=== SOURCE DATA ===

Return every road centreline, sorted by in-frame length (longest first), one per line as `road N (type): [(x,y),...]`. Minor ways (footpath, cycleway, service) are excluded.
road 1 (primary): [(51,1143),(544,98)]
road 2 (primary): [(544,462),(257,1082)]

===

EXERCISE DESCRIPTION
The complete listing, unchanged, is the expected answer.

COMPLETED TASK
Return every road centreline, sorted by in-frame length (longest first), one per line as `road N (type): [(x,y),...]`. Minor ways (footpath, cycleway, service) are excluded.
road 1 (primary): [(51,1143),(544,98)]
road 2 (primary): [(544,462),(257,1082)]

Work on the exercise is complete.